[Exercise materials]
_____

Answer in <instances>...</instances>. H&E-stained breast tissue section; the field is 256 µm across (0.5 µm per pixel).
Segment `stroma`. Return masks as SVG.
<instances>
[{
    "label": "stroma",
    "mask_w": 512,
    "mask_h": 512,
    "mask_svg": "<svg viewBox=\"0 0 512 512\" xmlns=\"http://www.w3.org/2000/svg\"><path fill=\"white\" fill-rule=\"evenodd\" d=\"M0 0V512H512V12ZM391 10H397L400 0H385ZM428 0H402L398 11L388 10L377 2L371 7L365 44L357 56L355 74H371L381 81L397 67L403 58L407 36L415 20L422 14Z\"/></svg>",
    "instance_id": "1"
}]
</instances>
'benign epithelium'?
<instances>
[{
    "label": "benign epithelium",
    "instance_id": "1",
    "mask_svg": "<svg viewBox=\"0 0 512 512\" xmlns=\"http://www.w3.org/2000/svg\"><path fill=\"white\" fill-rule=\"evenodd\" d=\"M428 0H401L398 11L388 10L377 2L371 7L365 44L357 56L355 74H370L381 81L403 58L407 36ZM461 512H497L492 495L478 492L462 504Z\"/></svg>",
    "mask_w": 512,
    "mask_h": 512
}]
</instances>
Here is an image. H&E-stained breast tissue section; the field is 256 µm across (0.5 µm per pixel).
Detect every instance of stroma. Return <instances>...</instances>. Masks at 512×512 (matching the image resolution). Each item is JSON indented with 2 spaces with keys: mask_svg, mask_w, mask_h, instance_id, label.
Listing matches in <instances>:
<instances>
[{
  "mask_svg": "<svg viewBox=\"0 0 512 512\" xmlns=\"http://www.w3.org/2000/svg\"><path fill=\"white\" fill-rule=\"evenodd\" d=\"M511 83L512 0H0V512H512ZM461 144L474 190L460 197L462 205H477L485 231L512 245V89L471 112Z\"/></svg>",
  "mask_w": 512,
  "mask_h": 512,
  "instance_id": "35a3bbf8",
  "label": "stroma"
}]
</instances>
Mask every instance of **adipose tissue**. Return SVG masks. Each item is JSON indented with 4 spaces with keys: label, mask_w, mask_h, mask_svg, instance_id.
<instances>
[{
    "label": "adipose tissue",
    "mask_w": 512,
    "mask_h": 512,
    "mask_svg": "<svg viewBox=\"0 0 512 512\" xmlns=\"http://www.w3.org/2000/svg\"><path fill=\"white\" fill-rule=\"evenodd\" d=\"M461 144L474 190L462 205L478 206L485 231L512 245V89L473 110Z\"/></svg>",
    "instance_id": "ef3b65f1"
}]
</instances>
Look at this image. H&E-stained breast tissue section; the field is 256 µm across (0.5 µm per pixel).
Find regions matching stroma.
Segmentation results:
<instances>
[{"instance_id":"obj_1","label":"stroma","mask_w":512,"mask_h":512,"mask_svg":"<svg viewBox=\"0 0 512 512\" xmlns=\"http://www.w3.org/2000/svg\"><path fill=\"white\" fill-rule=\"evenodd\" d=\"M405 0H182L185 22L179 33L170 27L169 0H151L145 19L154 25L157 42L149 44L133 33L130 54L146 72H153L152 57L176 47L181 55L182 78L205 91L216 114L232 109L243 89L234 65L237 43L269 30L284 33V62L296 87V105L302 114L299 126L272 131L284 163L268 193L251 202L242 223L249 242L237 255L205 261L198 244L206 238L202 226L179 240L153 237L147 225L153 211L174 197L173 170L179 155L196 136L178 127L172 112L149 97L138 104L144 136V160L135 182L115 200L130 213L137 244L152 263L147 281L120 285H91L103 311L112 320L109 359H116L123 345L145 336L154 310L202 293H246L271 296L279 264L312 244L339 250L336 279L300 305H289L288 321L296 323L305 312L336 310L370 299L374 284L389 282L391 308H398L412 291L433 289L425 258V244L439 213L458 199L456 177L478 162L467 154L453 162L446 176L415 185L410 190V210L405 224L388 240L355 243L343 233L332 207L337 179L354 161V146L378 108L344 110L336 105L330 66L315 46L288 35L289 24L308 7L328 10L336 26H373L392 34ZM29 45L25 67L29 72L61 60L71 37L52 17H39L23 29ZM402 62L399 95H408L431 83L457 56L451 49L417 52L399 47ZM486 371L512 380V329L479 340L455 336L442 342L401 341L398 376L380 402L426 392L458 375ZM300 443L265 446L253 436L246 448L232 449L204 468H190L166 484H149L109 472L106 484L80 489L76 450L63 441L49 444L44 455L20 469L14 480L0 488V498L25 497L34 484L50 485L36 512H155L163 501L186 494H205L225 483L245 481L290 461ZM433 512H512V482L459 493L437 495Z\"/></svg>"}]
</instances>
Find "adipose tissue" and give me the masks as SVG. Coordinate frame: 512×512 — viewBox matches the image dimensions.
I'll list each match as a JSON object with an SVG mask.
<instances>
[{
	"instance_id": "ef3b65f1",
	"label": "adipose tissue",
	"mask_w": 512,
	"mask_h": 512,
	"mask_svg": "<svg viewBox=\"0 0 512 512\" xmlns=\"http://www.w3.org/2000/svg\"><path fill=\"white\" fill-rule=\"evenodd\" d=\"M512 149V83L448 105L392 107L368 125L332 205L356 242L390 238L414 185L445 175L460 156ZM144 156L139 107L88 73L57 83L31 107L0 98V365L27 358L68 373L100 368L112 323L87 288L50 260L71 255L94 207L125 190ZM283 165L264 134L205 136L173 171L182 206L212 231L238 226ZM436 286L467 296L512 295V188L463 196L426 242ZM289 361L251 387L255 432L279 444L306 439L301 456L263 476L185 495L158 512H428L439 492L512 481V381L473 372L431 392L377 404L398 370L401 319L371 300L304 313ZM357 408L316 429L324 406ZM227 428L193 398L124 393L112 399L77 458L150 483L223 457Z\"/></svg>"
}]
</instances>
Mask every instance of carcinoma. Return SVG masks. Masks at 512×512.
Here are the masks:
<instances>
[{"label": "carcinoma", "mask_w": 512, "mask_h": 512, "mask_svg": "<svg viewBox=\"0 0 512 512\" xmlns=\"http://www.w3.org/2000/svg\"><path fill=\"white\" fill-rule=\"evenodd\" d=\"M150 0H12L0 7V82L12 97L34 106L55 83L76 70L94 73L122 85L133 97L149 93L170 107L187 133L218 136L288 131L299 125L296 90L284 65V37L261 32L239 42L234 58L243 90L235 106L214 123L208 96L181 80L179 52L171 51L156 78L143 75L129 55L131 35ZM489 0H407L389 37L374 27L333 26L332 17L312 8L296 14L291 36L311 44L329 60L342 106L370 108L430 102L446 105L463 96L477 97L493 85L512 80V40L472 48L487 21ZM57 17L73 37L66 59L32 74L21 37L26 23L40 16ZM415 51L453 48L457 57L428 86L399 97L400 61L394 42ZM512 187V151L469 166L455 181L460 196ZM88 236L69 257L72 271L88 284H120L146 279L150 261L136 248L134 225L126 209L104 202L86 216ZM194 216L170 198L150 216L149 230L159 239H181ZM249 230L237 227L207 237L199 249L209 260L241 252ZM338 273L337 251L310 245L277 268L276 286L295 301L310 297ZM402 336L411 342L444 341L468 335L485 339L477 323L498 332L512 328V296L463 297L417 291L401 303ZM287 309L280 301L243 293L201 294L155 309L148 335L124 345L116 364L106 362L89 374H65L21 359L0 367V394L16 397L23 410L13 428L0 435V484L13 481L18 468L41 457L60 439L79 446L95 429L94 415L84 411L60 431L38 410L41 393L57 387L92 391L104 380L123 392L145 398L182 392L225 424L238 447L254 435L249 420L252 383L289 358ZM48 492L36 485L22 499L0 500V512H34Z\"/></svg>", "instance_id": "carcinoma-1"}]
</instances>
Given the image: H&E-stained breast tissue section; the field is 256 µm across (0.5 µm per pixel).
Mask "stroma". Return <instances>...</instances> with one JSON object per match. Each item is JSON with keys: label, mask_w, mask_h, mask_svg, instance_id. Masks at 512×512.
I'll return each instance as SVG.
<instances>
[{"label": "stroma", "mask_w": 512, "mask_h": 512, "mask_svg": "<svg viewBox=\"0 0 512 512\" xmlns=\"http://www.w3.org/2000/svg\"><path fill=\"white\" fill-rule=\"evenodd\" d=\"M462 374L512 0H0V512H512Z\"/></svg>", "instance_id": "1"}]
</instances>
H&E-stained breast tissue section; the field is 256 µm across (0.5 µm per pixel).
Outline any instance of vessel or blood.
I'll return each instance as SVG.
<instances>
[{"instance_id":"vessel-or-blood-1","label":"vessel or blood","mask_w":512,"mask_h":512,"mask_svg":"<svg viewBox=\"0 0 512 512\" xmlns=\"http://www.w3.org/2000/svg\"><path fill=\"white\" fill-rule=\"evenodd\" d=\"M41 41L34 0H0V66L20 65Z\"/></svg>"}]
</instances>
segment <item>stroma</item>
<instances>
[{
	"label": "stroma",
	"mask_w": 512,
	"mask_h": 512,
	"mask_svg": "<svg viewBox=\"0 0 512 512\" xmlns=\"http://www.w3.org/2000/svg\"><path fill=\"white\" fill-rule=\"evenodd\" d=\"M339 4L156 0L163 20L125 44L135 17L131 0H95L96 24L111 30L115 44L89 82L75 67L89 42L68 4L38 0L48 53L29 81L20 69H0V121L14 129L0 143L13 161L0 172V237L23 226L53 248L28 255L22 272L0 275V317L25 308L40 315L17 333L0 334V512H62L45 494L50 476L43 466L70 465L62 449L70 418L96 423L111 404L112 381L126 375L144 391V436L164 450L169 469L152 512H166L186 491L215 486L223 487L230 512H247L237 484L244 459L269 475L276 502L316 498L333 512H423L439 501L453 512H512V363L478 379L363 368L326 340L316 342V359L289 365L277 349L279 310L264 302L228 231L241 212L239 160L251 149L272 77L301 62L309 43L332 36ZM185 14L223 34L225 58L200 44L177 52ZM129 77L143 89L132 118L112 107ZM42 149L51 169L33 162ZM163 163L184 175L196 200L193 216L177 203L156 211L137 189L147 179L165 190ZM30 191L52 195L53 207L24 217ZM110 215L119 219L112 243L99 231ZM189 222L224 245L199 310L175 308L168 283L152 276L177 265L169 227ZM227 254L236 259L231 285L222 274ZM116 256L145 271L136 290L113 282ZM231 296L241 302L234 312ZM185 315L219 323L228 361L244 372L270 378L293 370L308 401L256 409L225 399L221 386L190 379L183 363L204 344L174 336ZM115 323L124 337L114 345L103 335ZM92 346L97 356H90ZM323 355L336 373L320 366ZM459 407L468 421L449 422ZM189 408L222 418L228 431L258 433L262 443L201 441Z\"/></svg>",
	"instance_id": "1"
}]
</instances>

_____

[Given exercise] Extract every line containing the string "stained" from the data above.

[Exercise output]
Answer in <instances>...</instances>. H&E-stained breast tissue section; the field is 256 µm across (0.5 µm per pixel).
Here is an image. H&E-stained breast tissue section; the field is 256 µm across (0.5 µm per pixel).
Look at this image. H&E-stained breast tissue section; the field is 256 µm across (0.5 µm per pixel).
Given the image: H&E-stained breast tissue section; the field is 256 µm across (0.5 µm per pixel).
H&E-stained breast tissue section; the field is 256 µm across (0.5 µm per pixel).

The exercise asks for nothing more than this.